WORK ORDER:
Please retype the data below line for line and leave out every picture.
──────── DATA TO USE
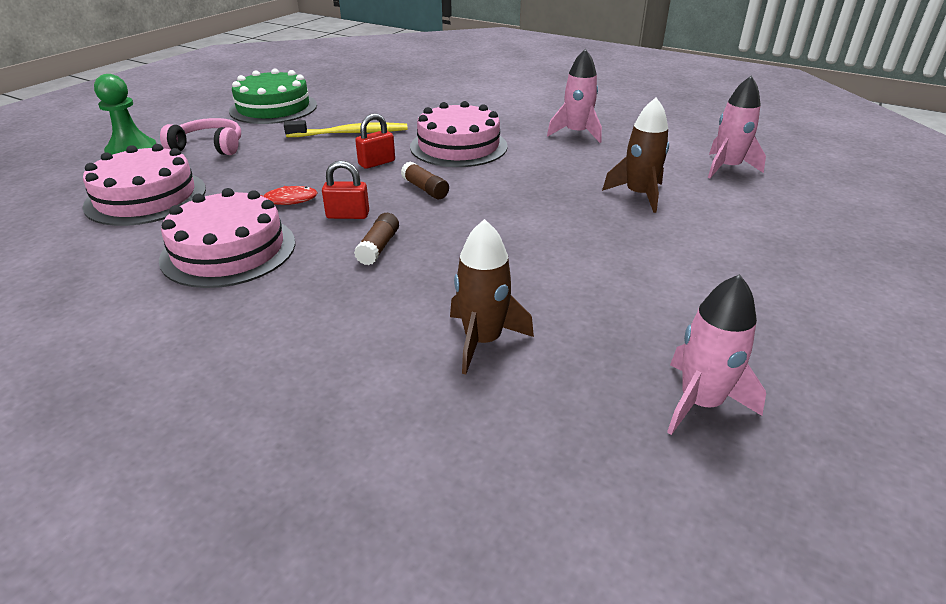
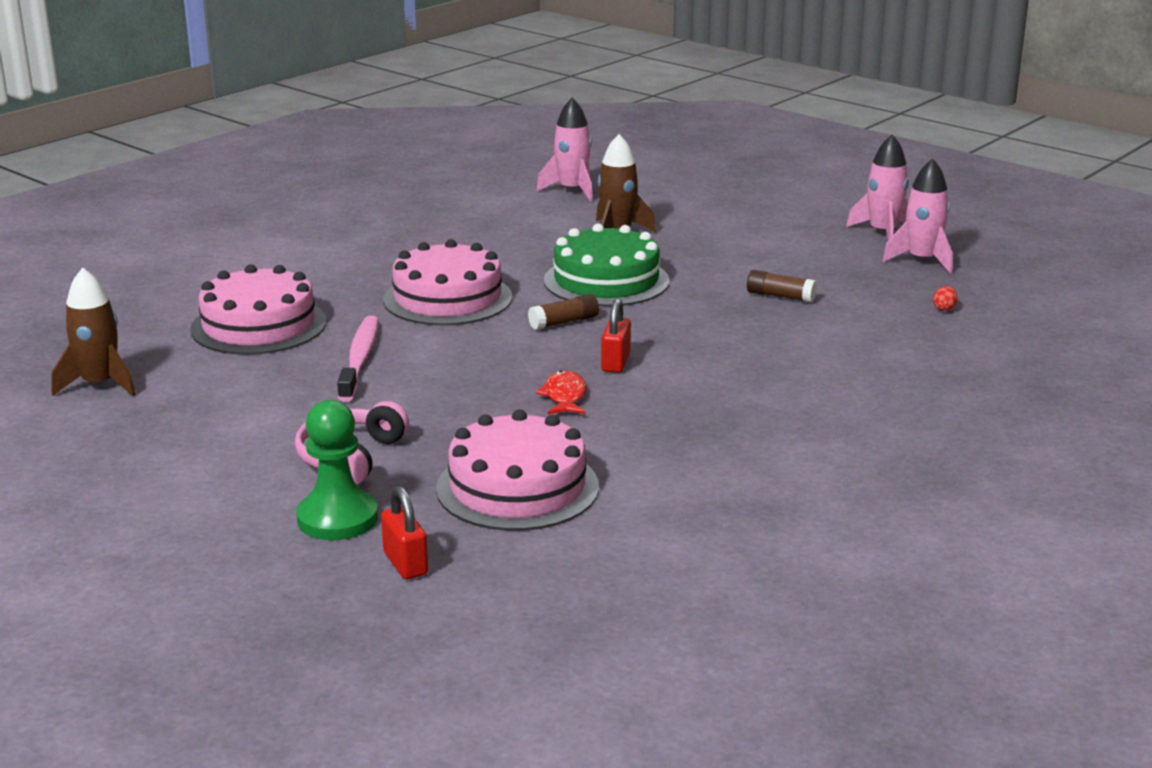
camera: 80 degrees left, 10 degrees down
pink cake [159,188,295,288] -> pink cake moved to [190,264,326,355]
green cake [229,68,317,124] -> green cake moved to [544,224,670,307]
yellow toothbrush [284,120,408,137] -> pink toothbrush [337,316,378,402]
brown glue stick [354,213,399,265] -> brown glue stick moved to [747,270,817,302]
red padlock [355,113,395,169] -> red padlock moved to [381,486,428,579]
brown rocket [450,219,534,375] -> brown rocket moved to [51,268,136,397]
pink rocket [547,49,602,143] -> pink rocket moved to [846,134,909,240]
none -> red egg [933,286,958,311]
────────────────
RESPONSE TO THIS EXERCISE:
camera: 80 degrees left, 10 degrees down
pink cake [159,188,295,288] -> pink cake moved to [190,264,326,355]
green cake [229,68,317,124] -> green cake moved to [544,224,670,307]
yellow toothbrush [284,120,408,137] -> pink toothbrush [337,316,378,402]
brown glue stick [354,213,399,265] -> brown glue stick moved to [747,270,817,302]
red padlock [355,113,395,169] -> red padlock moved to [381,486,428,579]
brown rocket [450,219,534,375] -> brown rocket moved to [51,268,136,397]
pink rocket [547,49,602,143] -> pink rocket moved to [846,134,909,240]
none -> red egg [933,286,958,311]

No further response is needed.